* **ASSIGNMENT**:
Starting with the line that has "(528, 265) = (209, 290): white" in the records below and ending with the line that has "(90, 653) = (148, 317): purple", output those lines exactly and nothing more; omit the pictures.

+++ DATASET EXCERPTS

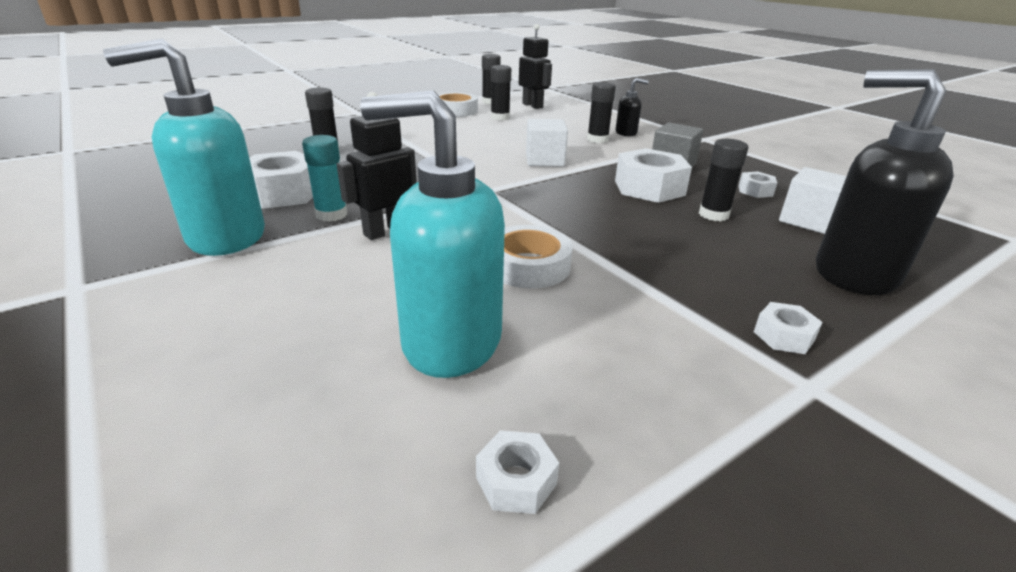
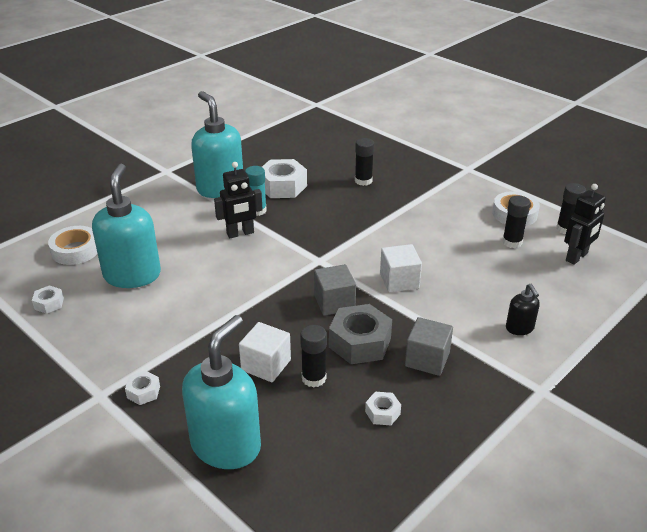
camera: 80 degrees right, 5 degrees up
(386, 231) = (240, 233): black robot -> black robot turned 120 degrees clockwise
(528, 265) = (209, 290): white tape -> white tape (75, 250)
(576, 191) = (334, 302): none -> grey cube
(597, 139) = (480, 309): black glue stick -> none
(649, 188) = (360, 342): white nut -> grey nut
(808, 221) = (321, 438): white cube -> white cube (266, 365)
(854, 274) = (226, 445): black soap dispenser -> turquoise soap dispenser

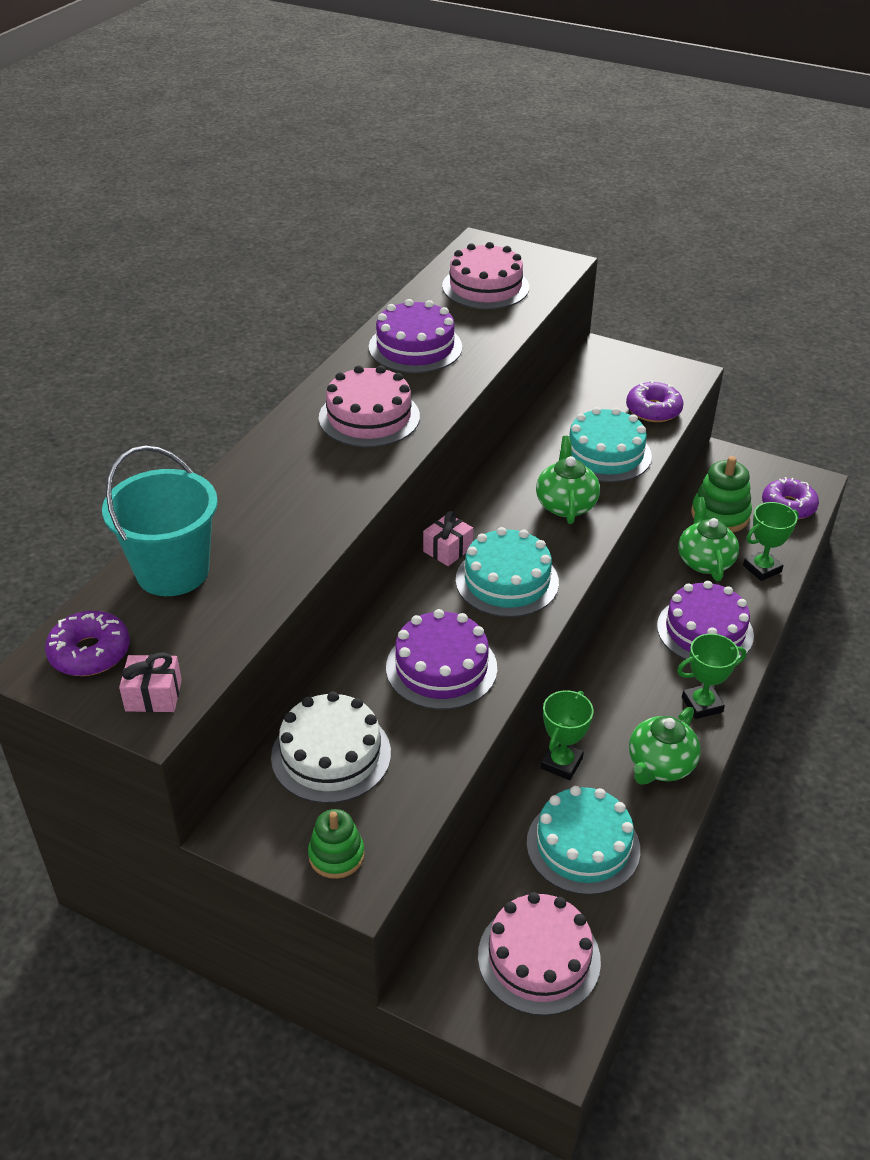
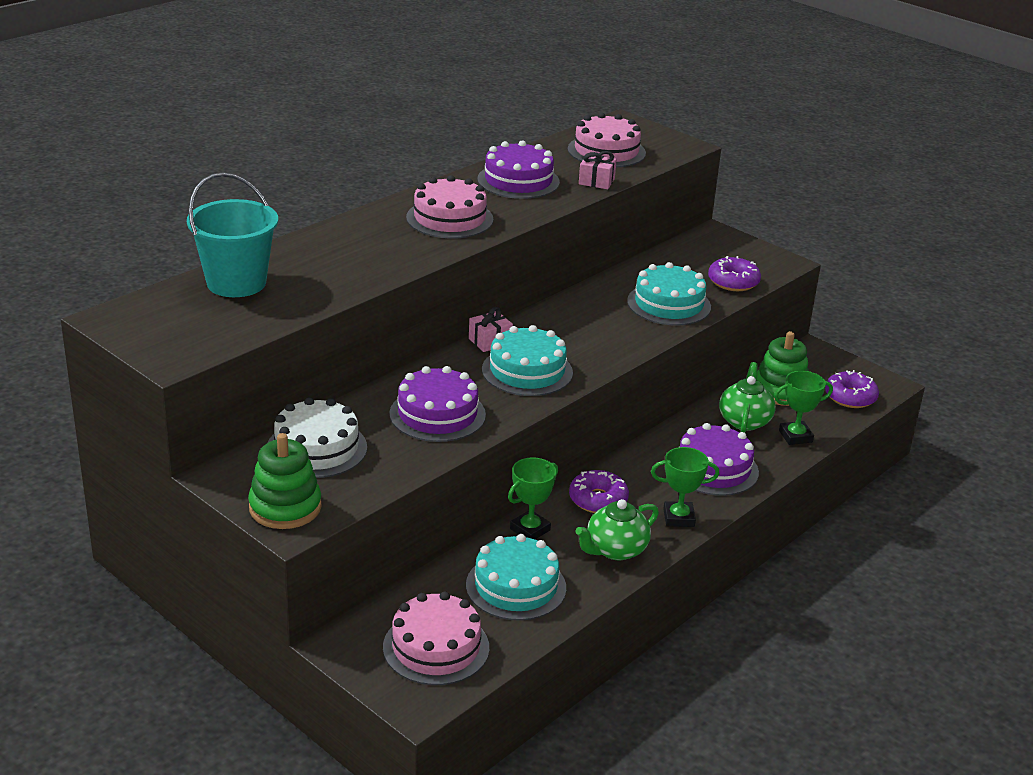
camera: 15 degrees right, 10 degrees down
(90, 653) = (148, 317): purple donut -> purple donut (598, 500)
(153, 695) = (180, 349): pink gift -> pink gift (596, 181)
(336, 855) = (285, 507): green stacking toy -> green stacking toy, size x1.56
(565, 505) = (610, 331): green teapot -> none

++++++

* **RESPONSE TO THE EXERCISE**:
(528, 265) = (209, 290): white tape -> white tape (75, 250)
(576, 191) = (334, 302): none -> grey cube
(597, 139) = (480, 309): black glue stick -> none
(649, 188) = (360, 342): white nut -> grey nut
(808, 221) = (321, 438): white cube -> white cube (266, 365)
(854, 274) = (226, 445): black soap dispenser -> turquoise soap dispenser

camera: 15 degrees right, 10 degrees down
(90, 653) = (148, 317): purple donut -> purple donut (598, 500)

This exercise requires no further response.